## To-do item:
With the pictures left out, restate every entry word for word.

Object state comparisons
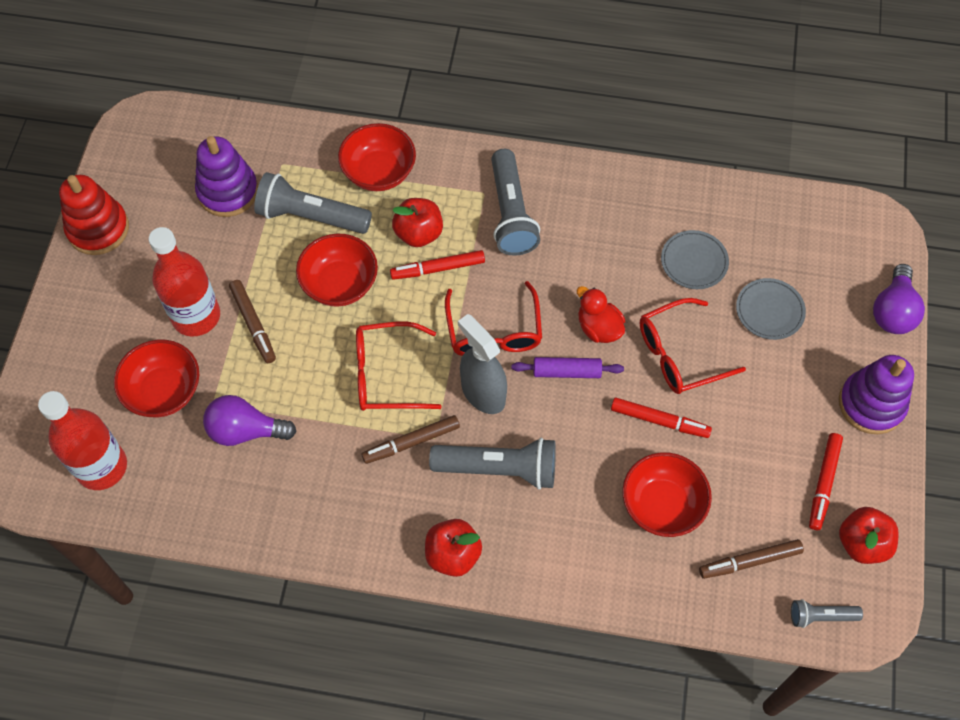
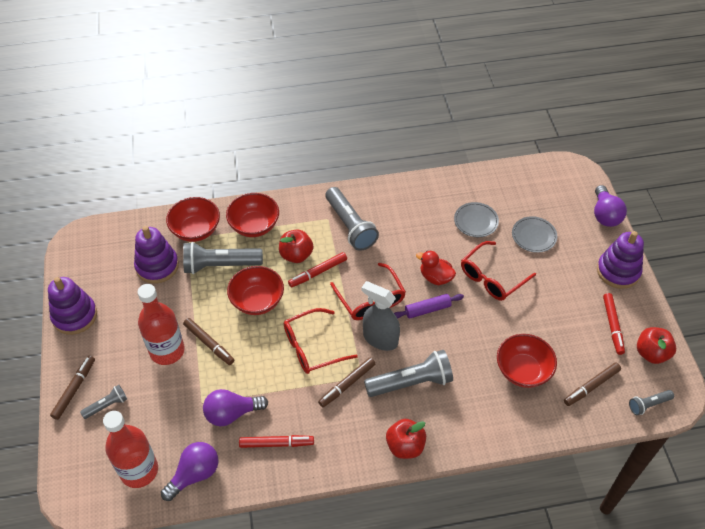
camera: 20 degrees left, 10 degrees down
(62, 330) = (74, 389): none -> brown marker
(94, 366) = (107, 405): none -> grey flashlight
(98, 229) = (75, 316): red stacking toy -> purple stacking toy
(164, 391) = (164, 406): red bowl -> red bowl (196, 230)
(167, 496) = (194, 474): none -> purple light bulb
(659, 421) = (498, 320): red marker -> red marker (276, 443)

## Answer section:
camera: 20 degrees left, 10 degrees down
(62, 330) = (74, 389): none -> brown marker
(94, 366) = (107, 405): none -> grey flashlight
(98, 229) = (75, 316): red stacking toy -> purple stacking toy
(164, 391) = (164, 406): red bowl -> red bowl (196, 230)
(167, 496) = (194, 474): none -> purple light bulb
(659, 421) = (498, 320): red marker -> red marker (276, 443)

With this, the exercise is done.